[Change listing data]

# # #

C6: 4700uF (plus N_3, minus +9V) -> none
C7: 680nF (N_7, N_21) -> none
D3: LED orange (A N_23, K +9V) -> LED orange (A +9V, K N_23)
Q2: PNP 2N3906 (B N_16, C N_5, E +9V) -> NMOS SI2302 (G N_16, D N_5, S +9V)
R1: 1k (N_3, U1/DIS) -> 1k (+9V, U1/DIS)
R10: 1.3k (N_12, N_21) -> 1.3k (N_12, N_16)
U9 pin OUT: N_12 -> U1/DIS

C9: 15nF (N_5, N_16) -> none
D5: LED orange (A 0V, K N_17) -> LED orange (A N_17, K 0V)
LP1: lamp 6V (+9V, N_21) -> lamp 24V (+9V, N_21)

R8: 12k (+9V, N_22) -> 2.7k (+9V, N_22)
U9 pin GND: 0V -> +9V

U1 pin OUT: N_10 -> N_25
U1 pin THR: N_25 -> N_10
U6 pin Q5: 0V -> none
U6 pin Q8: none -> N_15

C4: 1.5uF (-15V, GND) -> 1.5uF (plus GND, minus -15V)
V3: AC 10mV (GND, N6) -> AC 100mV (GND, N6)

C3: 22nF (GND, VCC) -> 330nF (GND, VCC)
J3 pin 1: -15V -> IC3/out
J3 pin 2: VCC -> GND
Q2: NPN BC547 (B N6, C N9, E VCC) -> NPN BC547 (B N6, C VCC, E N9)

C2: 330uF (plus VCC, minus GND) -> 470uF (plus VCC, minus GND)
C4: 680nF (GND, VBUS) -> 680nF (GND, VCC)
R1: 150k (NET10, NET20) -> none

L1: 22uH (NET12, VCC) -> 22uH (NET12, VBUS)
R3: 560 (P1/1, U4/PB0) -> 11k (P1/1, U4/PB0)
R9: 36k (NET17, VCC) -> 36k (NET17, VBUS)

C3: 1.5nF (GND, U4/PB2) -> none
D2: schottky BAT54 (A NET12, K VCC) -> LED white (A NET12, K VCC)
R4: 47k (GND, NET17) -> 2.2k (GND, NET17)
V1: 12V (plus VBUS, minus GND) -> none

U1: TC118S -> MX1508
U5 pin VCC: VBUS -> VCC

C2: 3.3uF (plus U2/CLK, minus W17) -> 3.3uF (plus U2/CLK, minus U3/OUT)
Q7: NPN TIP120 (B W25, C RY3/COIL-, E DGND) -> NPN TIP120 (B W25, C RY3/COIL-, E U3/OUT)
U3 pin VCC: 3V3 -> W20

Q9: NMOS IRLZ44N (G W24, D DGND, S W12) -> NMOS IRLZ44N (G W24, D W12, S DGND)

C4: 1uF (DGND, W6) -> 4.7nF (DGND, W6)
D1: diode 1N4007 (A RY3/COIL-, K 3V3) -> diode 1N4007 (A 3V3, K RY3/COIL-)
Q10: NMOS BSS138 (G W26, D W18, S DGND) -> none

# # #

» **INSTRUCTIONS TO FOLLOW**: Lines from the beginning of the data above through the line containing "LP1: lamp 6V" are to be returned exactly, and no others.

» **EXERCISE SOLUTION**:
C6: 4700uF (plus N_3, minus +9V) -> none
C7: 680nF (N_7, N_21) -> none
D3: LED orange (A N_23, K +9V) -> LED orange (A +9V, K N_23)
Q2: PNP 2N3906 (B N_16, C N_5, E +9V) -> NMOS SI2302 (G N_16, D N_5, S +9V)
R1: 1k (N_3, U1/DIS) -> 1k (+9V, U1/DIS)
R10: 1.3k (N_12, N_21) -> 1.3k (N_12, N_16)
U9 pin OUT: N_12 -> U1/DIS

C9: 15nF (N_5, N_16) -> none
D5: LED orange (A 0V, K N_17) -> LED orange (A N_17, K 0V)
LP1: lamp 6V (+9V, N_21) -> lamp 24V (+9V, N_21)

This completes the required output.